**TASK STATEMENT**
Copy out every line of the data exactly; do not include the images.

**SUPPLIED ENTRIES**
-----

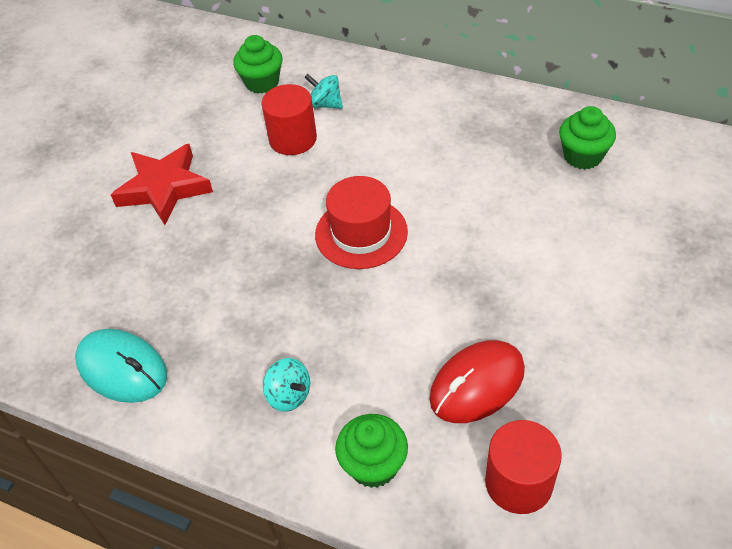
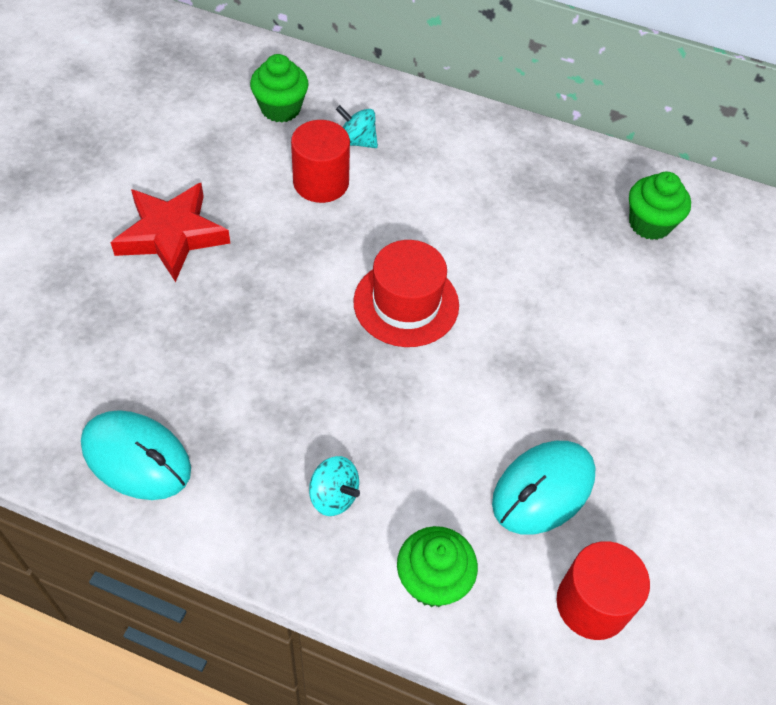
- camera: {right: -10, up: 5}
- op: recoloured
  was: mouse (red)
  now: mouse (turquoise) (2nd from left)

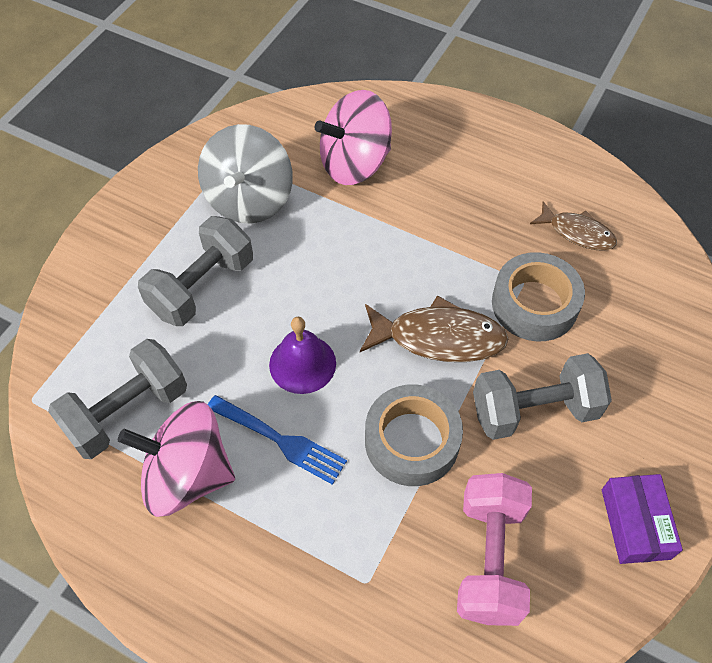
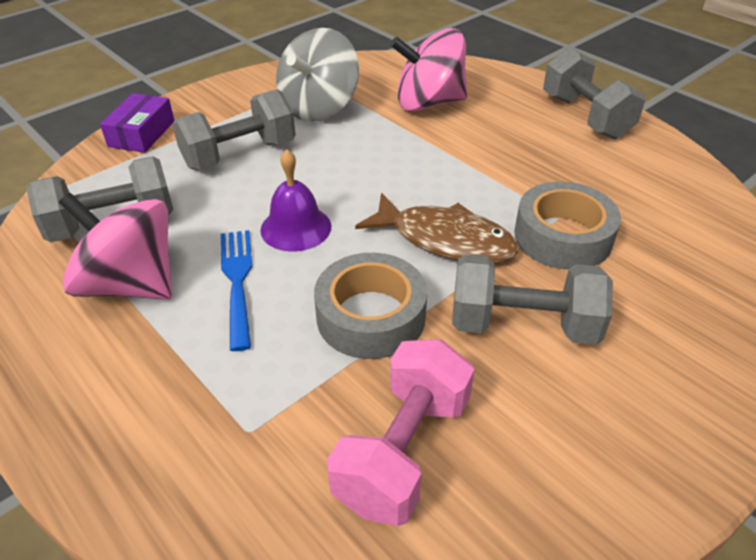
- camera: {right: 20, up: -15}
- op: removed
  was: fish (brown) (2nd from left)
- op: added
  now: dumbbell (grey) (4th from left)
- op: moved
  was: box (purple)
- op: turned
  was: fork (blue)
  clockwise: -150

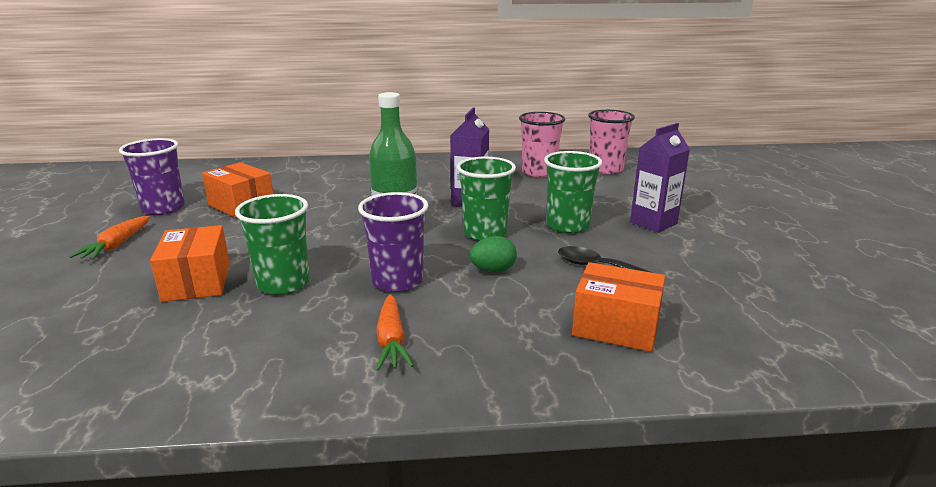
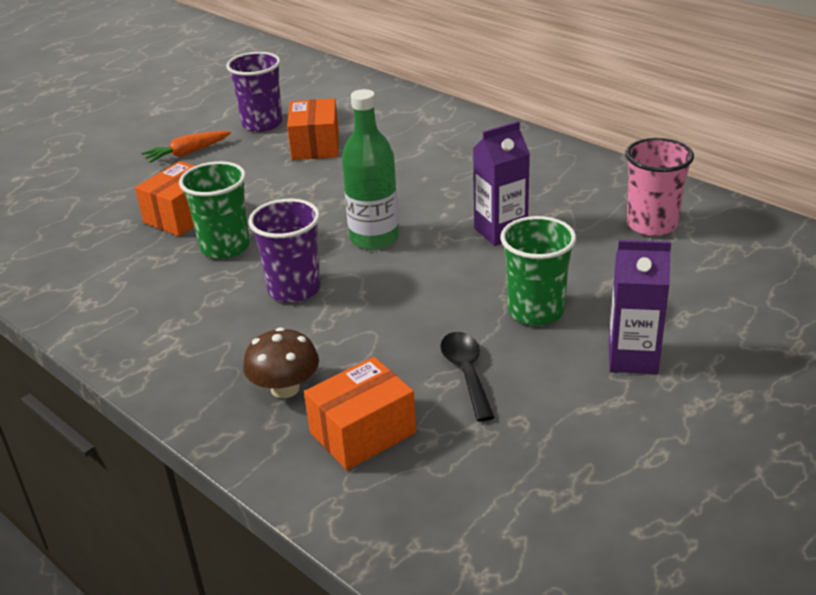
- camera: {right: 50, up: 10}
- op: removed
  was: carrot (orange) (2nd from left)
- op: removed
  was: cup (green) (2nd from left)
- op: removed
  was: egg (green)
- op: removed
  was: cup (pink) (2nd from left)
- op: added
  now: mushroom (brown)
- op: turned
  was: box (orange) (3rd from left)
  clockwise: 75

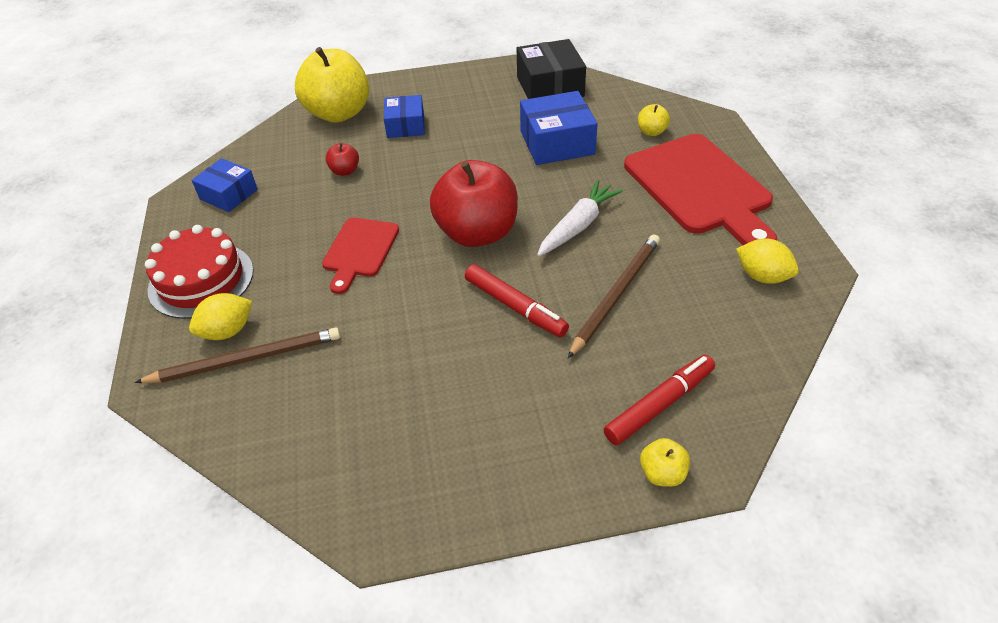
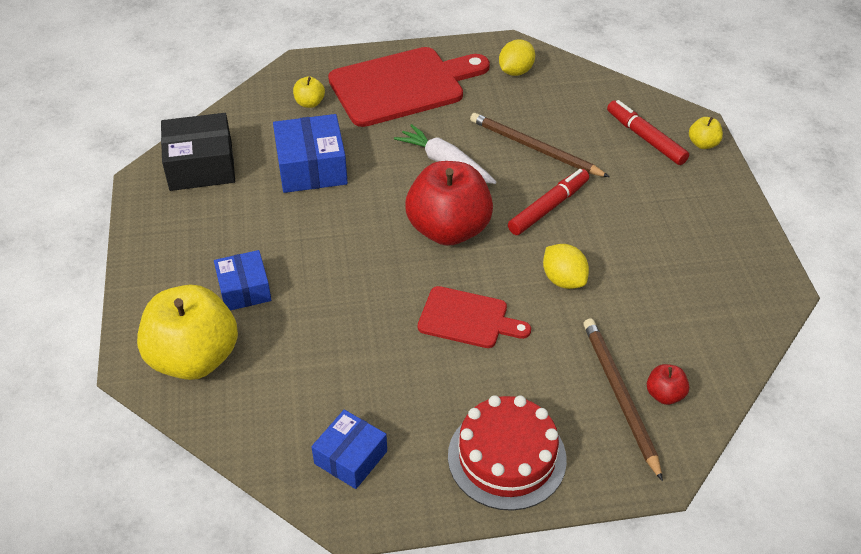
- camera: {right: -90, up: 0}
- op: moved
  was: lemon (yellow) (1st from left in the first image)
  now: lemon (yellow) (2nd from left)
- op: moved
  was: apple (red) (1st from left in the first image)
  now: apple (red) (2nd from left)
- op: turned
  was: box (blue) (2nd from left in the first image)
  clockwise: 75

-----

**YOUR SOLUTION**
- camera: {right: -10, up: 5}
- op: recoloured
  was: mouse (red)
  now: mouse (turquoise) (2nd from left)

- camera: {right: 20, up: -15}
- op: removed
  was: fish (brown) (2nd from left)
- op: added
  now: dumbbell (grey) (4th from left)
- op: moved
  was: box (purple)
- op: turned
  was: fork (blue)
  clockwise: -150

- camera: {right: 50, up: 10}
- op: removed
  was: carrot (orange) (2nd from left)
- op: removed
  was: cup (green) (2nd from left)
- op: removed
  was: egg (green)
- op: removed
  was: cup (pink) (2nd from left)
- op: added
  now: mushroom (brown)
- op: turned
  was: box (orange) (3rd from left)
  clockwise: 75

- camera: {right: -90, up: 0}
- op: moved
  was: lemon (yellow) (1st from left in the first image)
  now: lemon (yellow) (2nd from left)
- op: moved
  was: apple (red) (1st from left in the first image)
  now: apple (red) (2nd from left)
- op: turned
  was: box (blue) (2nd from left in the first image)
  clockwise: 75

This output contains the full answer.